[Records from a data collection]
——
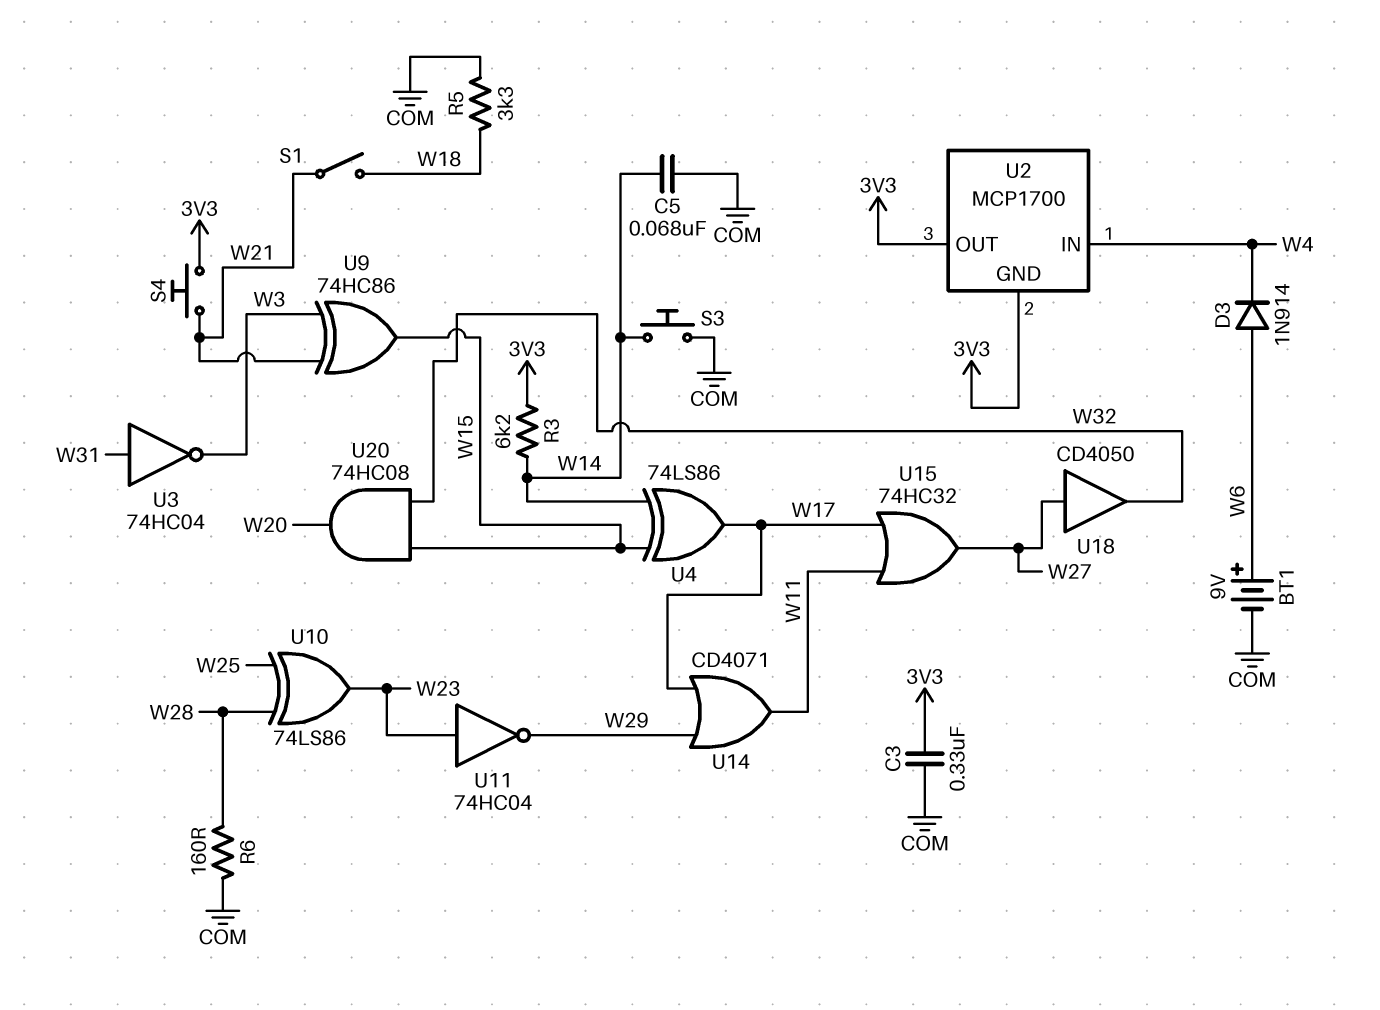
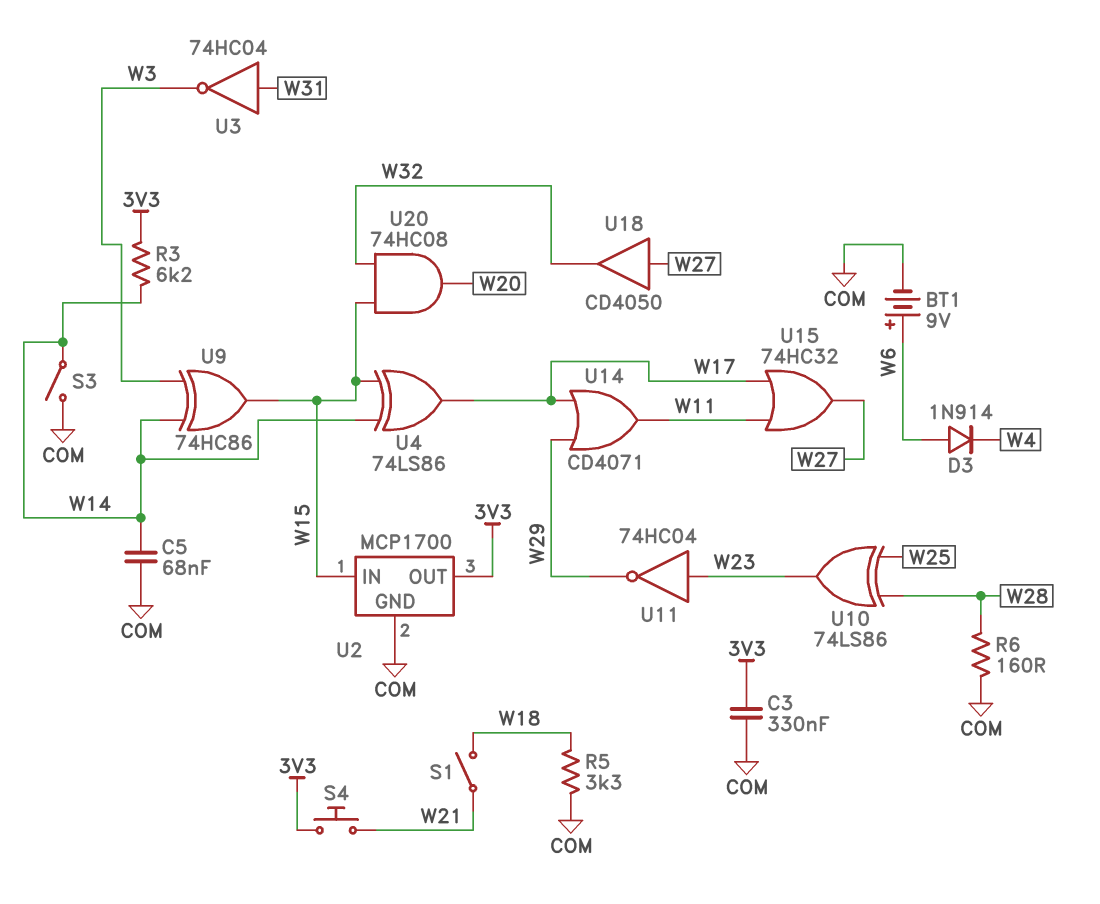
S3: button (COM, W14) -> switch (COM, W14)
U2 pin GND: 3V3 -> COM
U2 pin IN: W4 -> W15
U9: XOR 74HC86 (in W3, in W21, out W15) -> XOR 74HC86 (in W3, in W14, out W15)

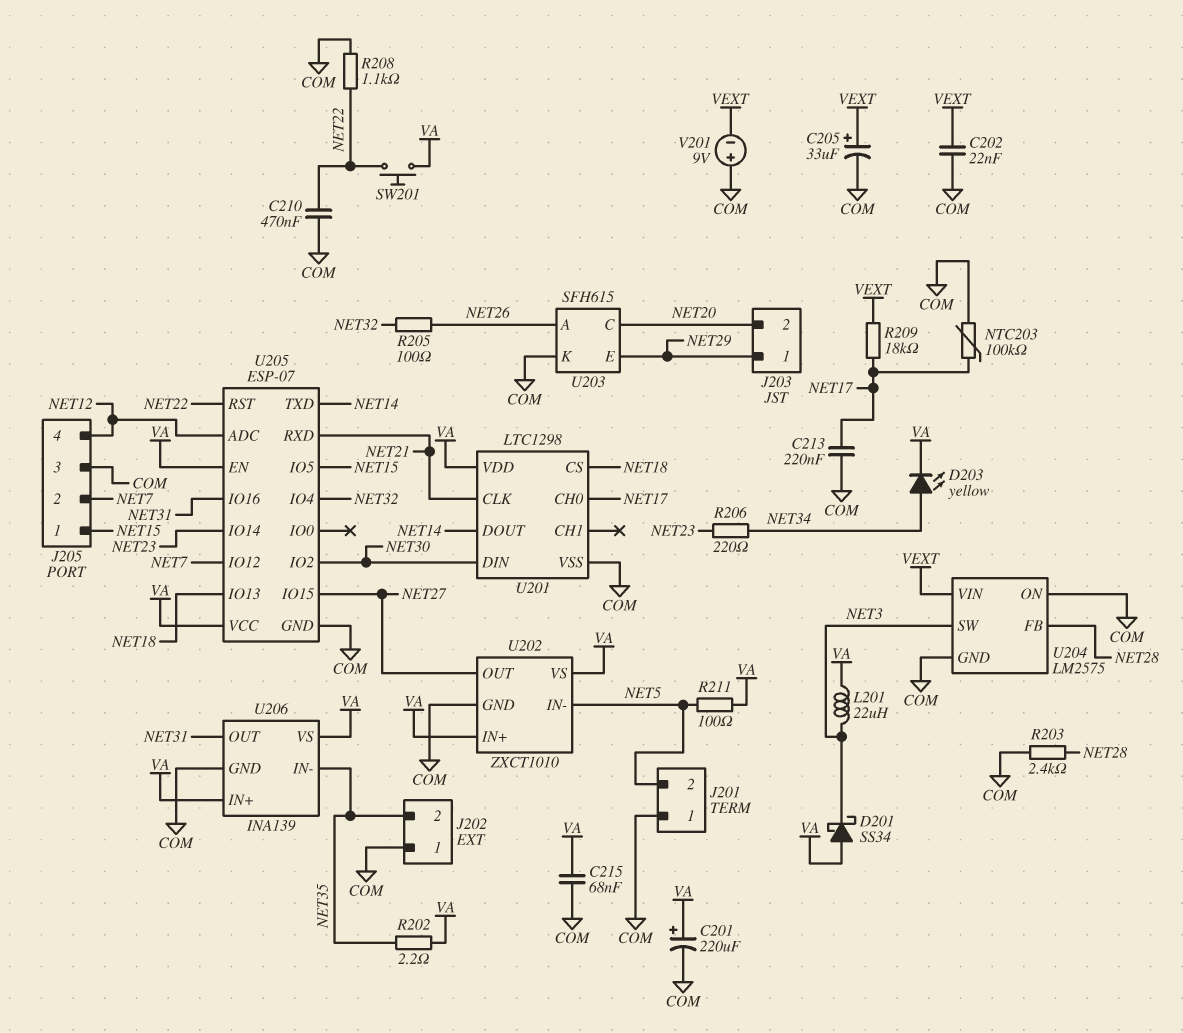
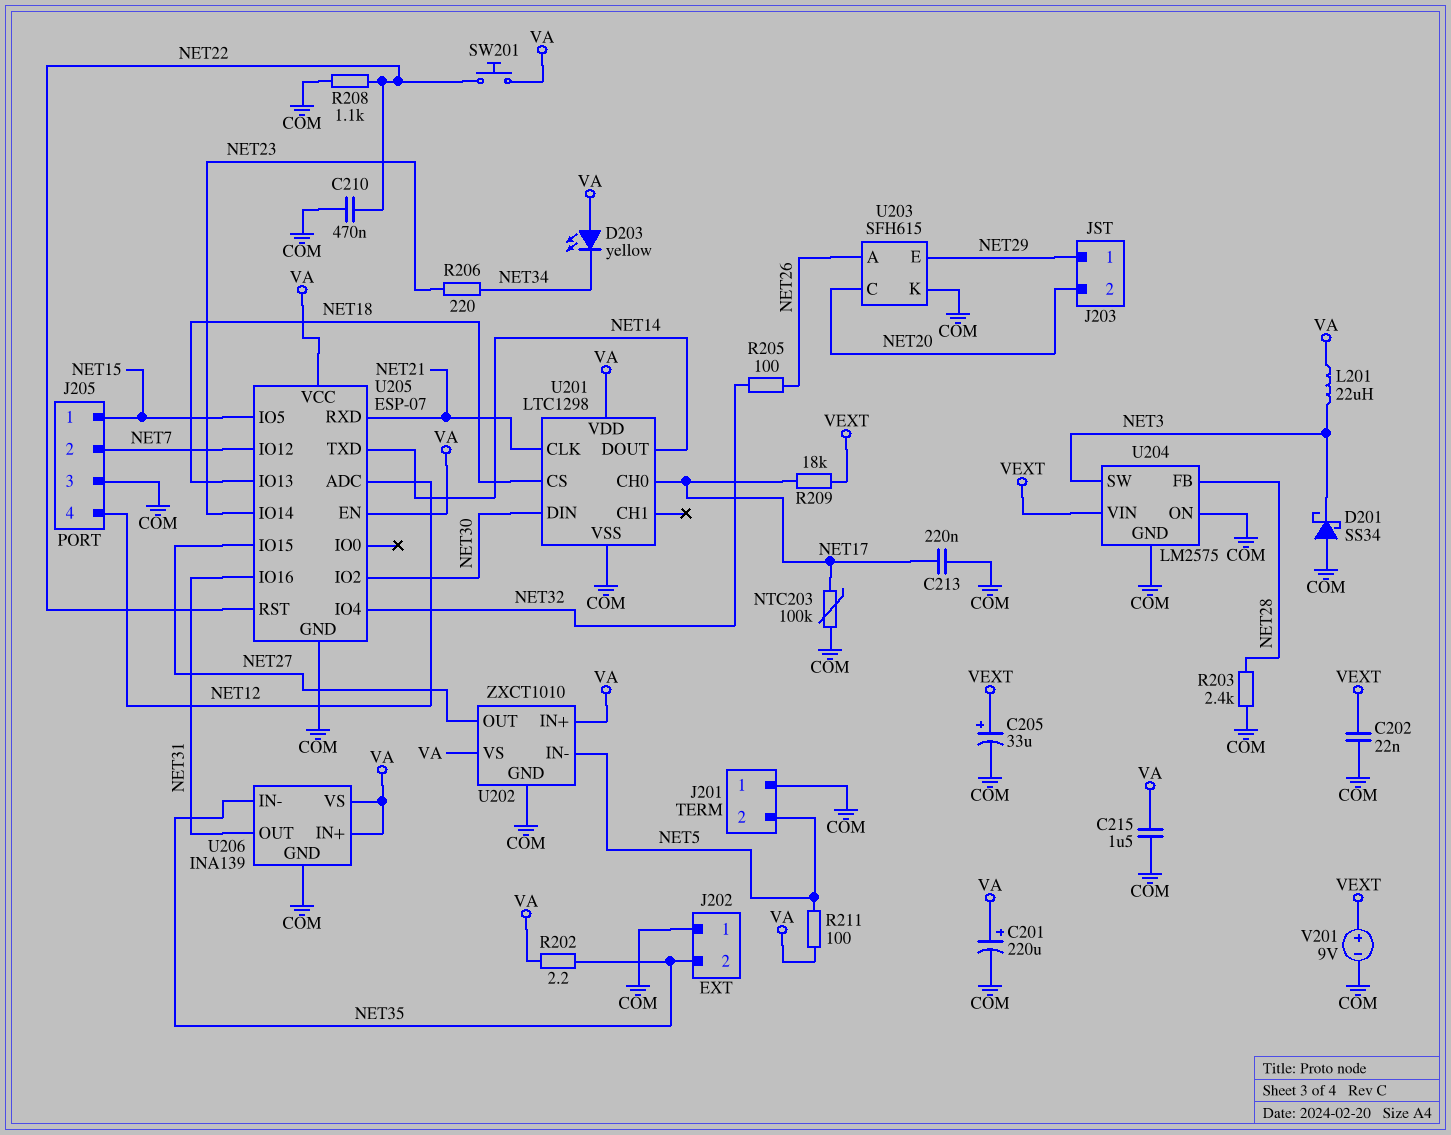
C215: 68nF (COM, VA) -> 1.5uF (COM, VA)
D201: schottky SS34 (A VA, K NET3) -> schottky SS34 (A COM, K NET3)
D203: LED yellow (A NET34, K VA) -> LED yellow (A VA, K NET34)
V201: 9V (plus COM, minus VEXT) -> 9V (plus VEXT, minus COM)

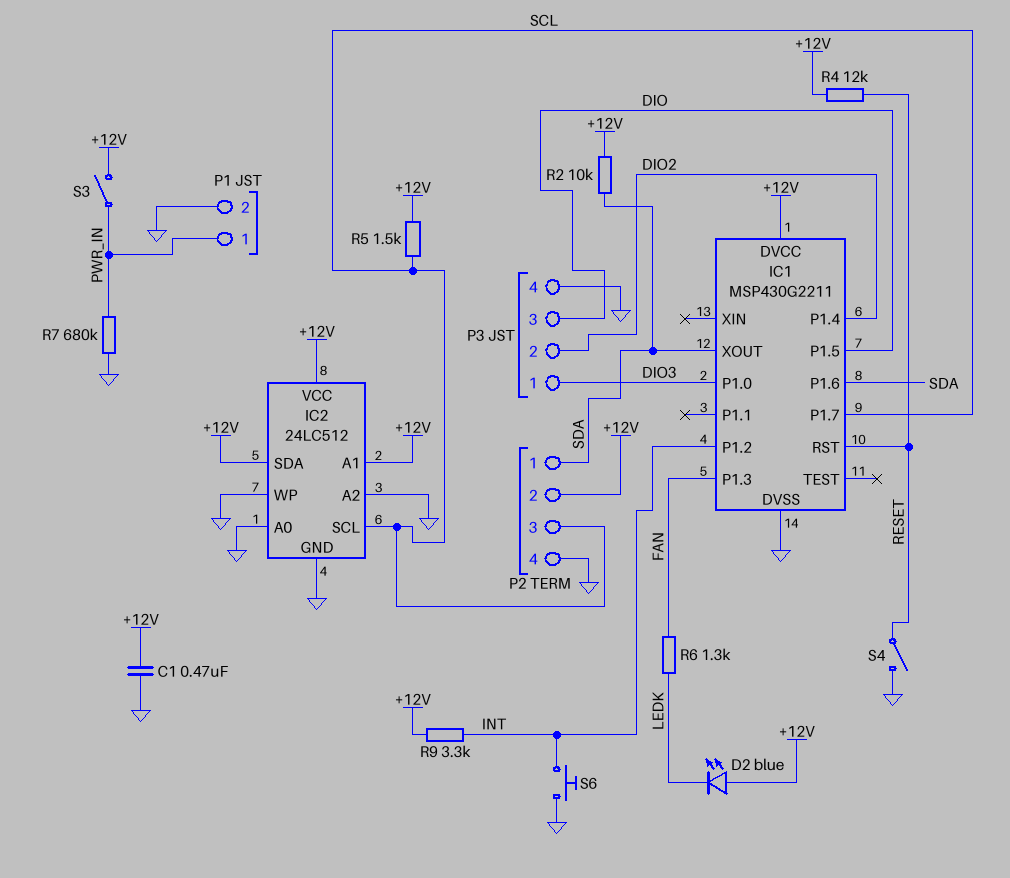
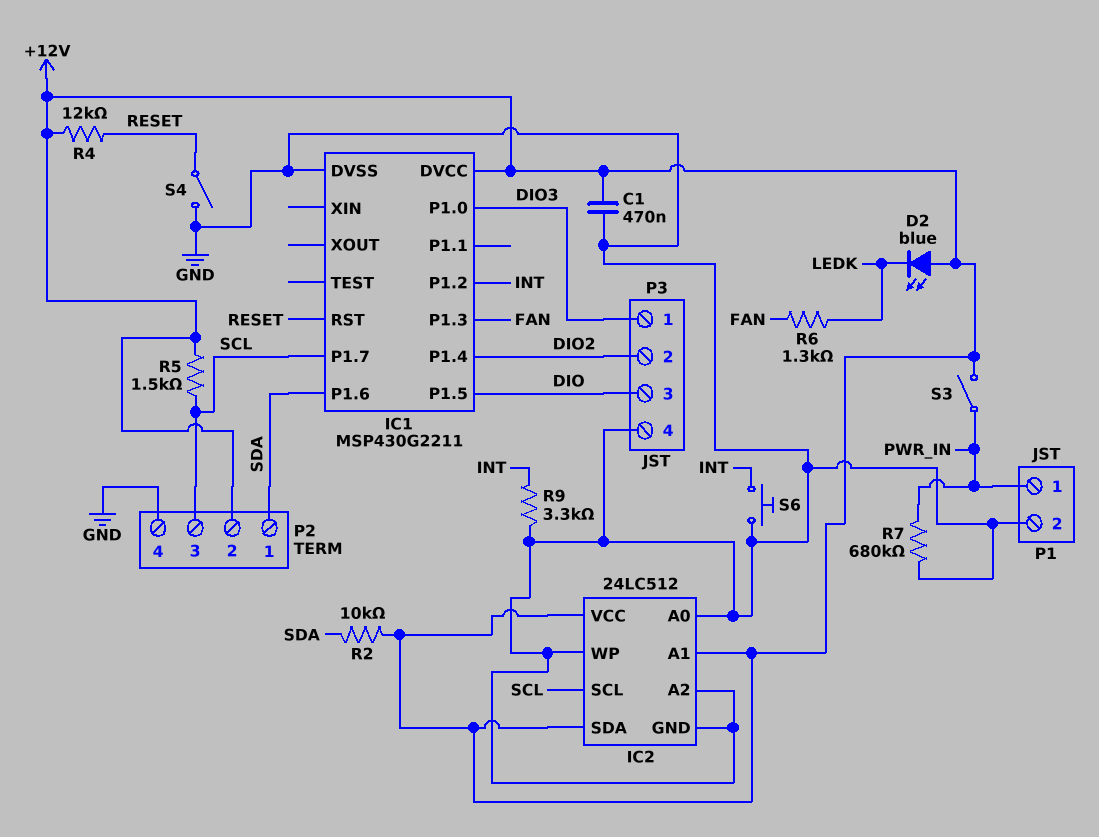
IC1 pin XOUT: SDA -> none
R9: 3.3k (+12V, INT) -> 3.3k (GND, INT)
——
**Work instructions**
Word for word and without any pictures, return all of the lines above.

**Task result**
S3: button (COM, W14) -> switch (COM, W14)
U2 pin GND: 3V3 -> COM
U2 pin IN: W4 -> W15
U9: XOR 74HC86 (in W3, in W21, out W15) -> XOR 74HC86 (in W3, in W14, out W15)

C215: 68nF (COM, VA) -> 1.5uF (COM, VA)
D201: schottky SS34 (A VA, K NET3) -> schottky SS34 (A COM, K NET3)
D203: LED yellow (A NET34, K VA) -> LED yellow (A VA, K NET34)
V201: 9V (plus COM, minus VEXT) -> 9V (plus VEXT, minus COM)

IC1 pin XOUT: SDA -> none
R9: 3.3k (+12V, INT) -> 3.3k (GND, INT)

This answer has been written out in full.